_Object change descriptions_:
▶
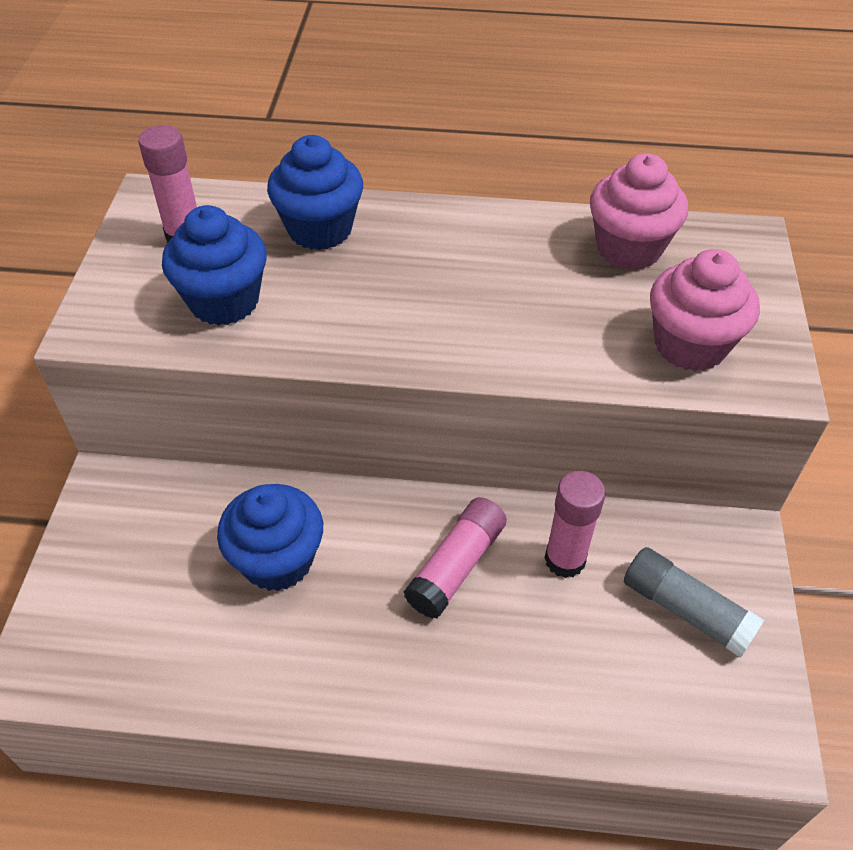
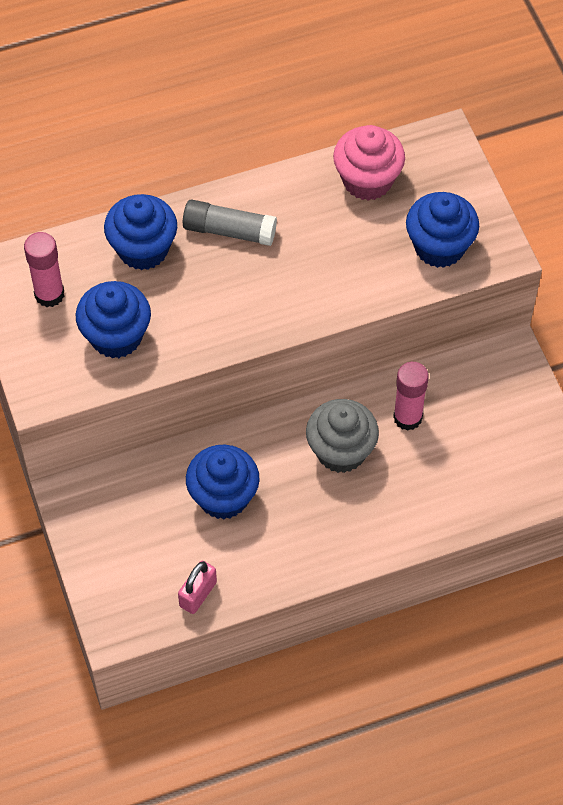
camera: 25 degrees left, 10 degrees up
(165, 672) = (198, 594): none -> pink padlock
(456, 566) = (341, 451): pink glue stick -> grey cupcake
(685, 610) = (495, 419): grey glue stick -> grey glue stick (229, 231)
(690, 345) = (439, 247): pink cupcake -> blue cupcake

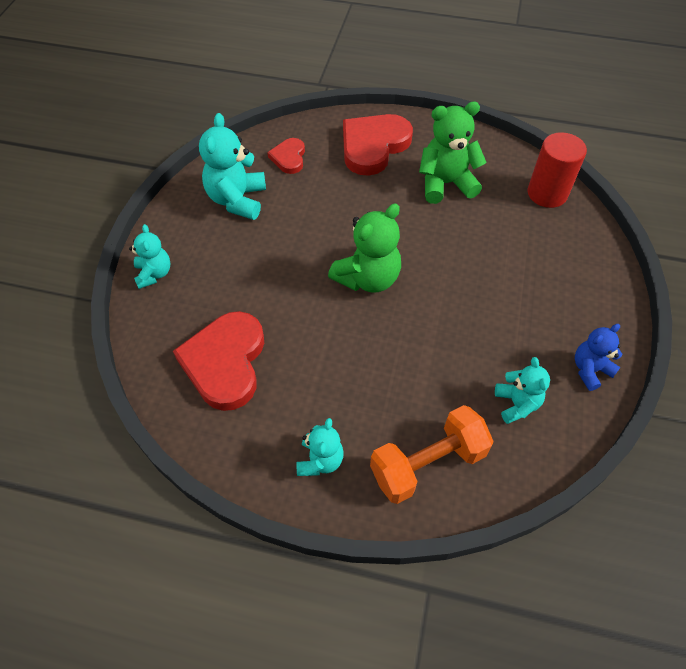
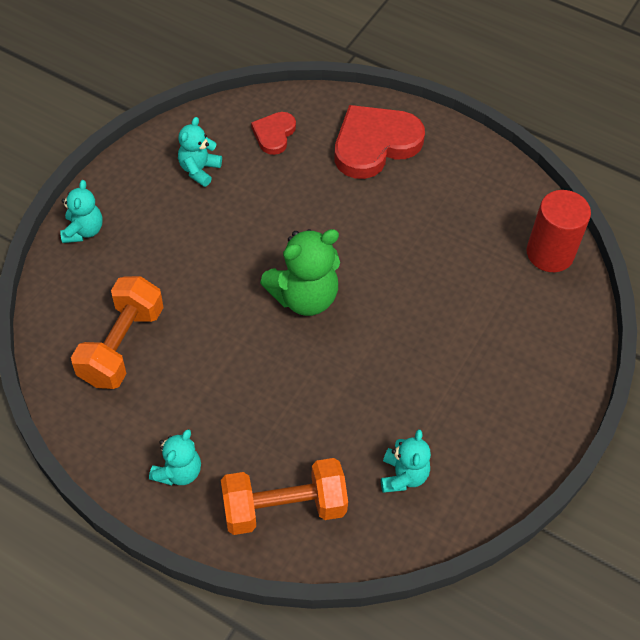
camera: 15 degrees right, 0 degrees up
(225, 362) = (122, 345): red heart -> orange dumbbell
(237, 200) = (199, 170): turquoise teddy bear -> turquoise teddy bear, size x0.60
(446, 183) = (438, 211): green teddy bear -> none
(590, 370) = (499, 464): blue teddy bear -> none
◀
_The task_:
Transcribe every entry exactly, omitting pictures.

_Answer for the task_:
camera: 25 degrees left, 10 degrees up
(165, 672) = (198, 594): none -> pink padlock
(456, 566) = (341, 451): pink glue stick -> grey cupcake
(685, 610) = (495, 419): grey glue stick -> grey glue stick (229, 231)
(690, 345) = (439, 247): pink cupcake -> blue cupcake

camera: 15 degrees right, 0 degrees up
(225, 362) = (122, 345): red heart -> orange dumbbell
(237, 200) = (199, 170): turquoise teddy bear -> turquoise teddy bear, size x0.60
(446, 183) = (438, 211): green teddy bear -> none
(590, 370) = (499, 464): blue teddy bear -> none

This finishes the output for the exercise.